## Exercise aim
Switch "Lyricist" to "Songwriter" throughout the listing below and write it out again, leaving everything else unchanged.

(Extracted records)

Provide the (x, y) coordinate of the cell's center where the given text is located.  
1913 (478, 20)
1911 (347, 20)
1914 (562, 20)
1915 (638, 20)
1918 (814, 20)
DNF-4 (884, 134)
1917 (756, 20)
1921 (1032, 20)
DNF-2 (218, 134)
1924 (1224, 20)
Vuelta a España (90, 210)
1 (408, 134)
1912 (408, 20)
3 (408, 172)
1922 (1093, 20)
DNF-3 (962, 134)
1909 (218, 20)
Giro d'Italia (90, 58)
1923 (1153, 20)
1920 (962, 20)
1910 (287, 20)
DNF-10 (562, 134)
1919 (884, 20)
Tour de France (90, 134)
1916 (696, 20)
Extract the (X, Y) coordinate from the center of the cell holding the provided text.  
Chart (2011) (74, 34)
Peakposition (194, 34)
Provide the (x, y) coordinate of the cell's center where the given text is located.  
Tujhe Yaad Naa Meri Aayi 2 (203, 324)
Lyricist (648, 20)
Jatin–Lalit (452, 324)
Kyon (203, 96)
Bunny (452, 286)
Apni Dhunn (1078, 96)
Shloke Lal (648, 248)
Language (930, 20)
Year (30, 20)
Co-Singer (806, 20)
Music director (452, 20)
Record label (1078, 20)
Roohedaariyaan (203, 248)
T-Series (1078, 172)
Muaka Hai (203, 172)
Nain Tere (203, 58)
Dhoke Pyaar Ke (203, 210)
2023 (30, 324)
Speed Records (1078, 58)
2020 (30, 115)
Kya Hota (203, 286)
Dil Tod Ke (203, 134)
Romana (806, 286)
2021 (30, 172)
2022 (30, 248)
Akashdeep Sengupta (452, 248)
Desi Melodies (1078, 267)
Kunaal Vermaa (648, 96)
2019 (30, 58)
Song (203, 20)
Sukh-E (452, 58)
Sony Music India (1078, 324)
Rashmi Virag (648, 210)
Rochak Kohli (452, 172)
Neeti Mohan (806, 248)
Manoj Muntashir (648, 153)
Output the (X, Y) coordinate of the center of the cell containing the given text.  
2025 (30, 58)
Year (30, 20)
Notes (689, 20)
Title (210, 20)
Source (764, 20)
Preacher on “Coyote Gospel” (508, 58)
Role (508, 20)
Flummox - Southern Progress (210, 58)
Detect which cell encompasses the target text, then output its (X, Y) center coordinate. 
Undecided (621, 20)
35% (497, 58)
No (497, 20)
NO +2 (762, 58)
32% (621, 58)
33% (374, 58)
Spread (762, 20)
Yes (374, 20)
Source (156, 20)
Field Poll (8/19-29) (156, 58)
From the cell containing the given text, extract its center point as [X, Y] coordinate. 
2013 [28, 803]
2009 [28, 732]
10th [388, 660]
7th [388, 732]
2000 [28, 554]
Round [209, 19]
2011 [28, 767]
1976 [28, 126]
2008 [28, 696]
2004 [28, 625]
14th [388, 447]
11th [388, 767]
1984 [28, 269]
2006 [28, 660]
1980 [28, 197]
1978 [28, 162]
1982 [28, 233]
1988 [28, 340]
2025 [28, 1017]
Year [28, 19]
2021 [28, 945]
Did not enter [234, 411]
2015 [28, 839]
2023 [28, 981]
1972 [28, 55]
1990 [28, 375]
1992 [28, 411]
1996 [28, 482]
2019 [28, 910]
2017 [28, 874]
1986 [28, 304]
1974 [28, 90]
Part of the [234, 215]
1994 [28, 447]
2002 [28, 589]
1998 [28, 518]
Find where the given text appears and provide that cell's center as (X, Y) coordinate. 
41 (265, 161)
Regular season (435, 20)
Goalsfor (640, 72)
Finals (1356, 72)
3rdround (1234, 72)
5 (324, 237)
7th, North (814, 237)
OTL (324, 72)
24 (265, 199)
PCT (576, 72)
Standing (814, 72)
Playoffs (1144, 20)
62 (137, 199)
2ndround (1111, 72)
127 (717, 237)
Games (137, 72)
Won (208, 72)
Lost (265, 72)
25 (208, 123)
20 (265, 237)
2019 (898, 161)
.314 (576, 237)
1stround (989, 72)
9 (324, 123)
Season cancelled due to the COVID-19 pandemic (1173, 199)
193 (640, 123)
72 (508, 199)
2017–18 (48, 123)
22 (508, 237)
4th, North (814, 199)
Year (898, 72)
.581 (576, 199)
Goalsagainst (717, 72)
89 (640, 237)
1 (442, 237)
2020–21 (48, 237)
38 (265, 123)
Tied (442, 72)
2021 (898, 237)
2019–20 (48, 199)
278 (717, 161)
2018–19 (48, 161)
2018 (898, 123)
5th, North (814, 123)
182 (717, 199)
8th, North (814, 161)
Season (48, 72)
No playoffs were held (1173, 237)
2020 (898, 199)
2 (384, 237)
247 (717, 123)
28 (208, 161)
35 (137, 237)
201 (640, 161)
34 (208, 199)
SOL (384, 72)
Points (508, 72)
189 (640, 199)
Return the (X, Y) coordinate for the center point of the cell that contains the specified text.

## Exercise response
Provide the (x, y) coordinate of the cell's center where the given text is located.  
1913 (478, 20)
1911 (347, 20)
1914 (562, 20)
1915 (638, 20)
1918 (814, 20)
DNF-4 (884, 134)
1917 (756, 20)
1921 (1032, 20)
DNF-2 (218, 134)
1924 (1224, 20)
Vuelta a España (90, 210)
1 (408, 134)
1912 (408, 20)
3 (408, 172)
1922 (1093, 20)
DNF-3 (962, 134)
1909 (218, 20)
Giro d'Italia (90, 58)
1923 (1153, 20)
1920 (962, 20)
1910 (287, 20)
DNF-10 (562, 134)
1919 (884, 20)
Tour de France (90, 134)
1916 (696, 20)
Extract the (X, Y) coordinate from the center of the cell holding the provided text.  
Chart (2011) (74, 34)
Peakposition (194, 34)
Provide the (x, y) coordinate of the cell's center where the given text is located.  
Tujhe Yaad Naa Meri Aayi 2 (203, 324)
Songwriter (648, 20)
Jatin–Lalit (452, 324)
Kyon (203, 96)
Bunny (452, 286)
Apni Dhunn (1078, 96)
Shloke Lal (648, 248)
Language (930, 20)
Year (30, 20)
Co-Singer (806, 20)
Music director (452, 20)
Record label (1078, 20)
Roohedaariyaan (203, 248)
T-Series (1078, 172)
Muaka Hai (203, 172)
Nain Tere (203, 58)
Dhoke Pyaar Ke (203, 210)
2023 (30, 324)
Speed Records (1078, 58)
2020 (30, 115)
Kya Hota (203, 286)
Dil Tod Ke (203, 134)
Romana (806, 286)
2021 (30, 172)
2022 (30, 248)
Akashdeep Sengupta (452, 248)
Desi Melodies (1078, 267)
Kunaal Vermaa (648, 96)
2019 (30, 58)
Song (203, 20)
Sukh-E (452, 58)
Sony Music India (1078, 324)
Rashmi Virag (648, 210)
Rochak Kohli (452, 172)
Neeti Mohan (806, 248)
Manoj Muntashir (648, 153)
Output the (X, Y) coordinate of the center of the cell containing the given text.  
2025 (30, 58)
Year (30, 20)
Notes (689, 20)
Title (210, 20)
Source (764, 20)
Preacher on “Coyote Gospel” (508, 58)
Role (508, 20)
Flummox - Southern Progress (210, 58)
Detect which cell encompasses the target text, then output its (X, Y) center coordinate. 
Undecided (621, 20)
35% (497, 58)
No (497, 20)
NO +2 (762, 58)
32% (621, 58)
33% (374, 58)
Spread (762, 20)
Yes (374, 20)
Source (156, 20)
Field Poll (8/19-29) (156, 58)
From the cell containing the given text, extract its center point as [X, Y] coordinate. 
2013 [28, 803]
2009 [28, 732]
10th [388, 660]
7th [388, 732]
2000 [28, 554]
Round [209, 19]
2011 [28, 767]
1976 [28, 126]
2008 [28, 696]
2004 [28, 625]
14th [388, 447]
11th [388, 767]
1984 [28, 269]
2006 [28, 660]
1980 [28, 197]
1978 [28, 162]
1982 [28, 233]
1988 [28, 340]
2025 [28, 1017]
Year [28, 19]
2021 [28, 945]
Did not enter [234, 411]
2015 [28, 839]
2023 [28, 981]
1972 [28, 55]
1990 [28, 375]
1992 [28, 411]
1996 [28, 482]
2019 [28, 910]
2017 [28, 874]
1986 [28, 304]
1974 [28, 90]
Part of the [234, 215]
1994 [28, 447]
2002 [28, 589]
1998 [28, 518]
Find where the given text appears and provide that cell's center as (X, Y) coordinate. 
41 (265, 161)
Regular season (435, 20)
Goalsfor (640, 72)
Finals (1356, 72)
3rdround (1234, 72)
5 (324, 237)
7th, North (814, 237)
OTL (324, 72)
24 (265, 199)
PCT (576, 72)
Standing (814, 72)
Playoffs (1144, 20)
62 (137, 199)
2ndround (1111, 72)
127 (717, 237)
Games (137, 72)
Won (208, 72)
Lost (265, 72)
25 (208, 123)
20 (265, 237)
2019 (898, 161)
.314 (576, 237)
1stround (989, 72)
9 (324, 123)
Season cancelled due to the COVID-19 pandemic (1173, 199)
193 (640, 123)
72 (508, 199)
2017–18 (48, 123)
22 (508, 237)
4th, North (814, 199)
Year (898, 72)
.581 (576, 199)
Goalsagainst (717, 72)
89 (640, 237)
1 (442, 237)
2020–21 (48, 237)
38 (265, 123)
Tied (442, 72)
2021 (898, 237)
2019–20 (48, 199)
278 (717, 161)
2018–19 (48, 161)
2018 (898, 123)
5th, North (814, 123)
182 (717, 199)
8th, North (814, 161)
Season (48, 72)
No playoffs were held (1173, 237)
2020 (898, 199)
2 (384, 237)
247 (717, 123)
28 (208, 161)
35 (137, 237)
201 (640, 161)
34 (208, 199)
SOL (384, 72)
Points (508, 72)
189 (640, 199)
Return the (X, Y) coordinate for the center point of the cell that contains the specified text.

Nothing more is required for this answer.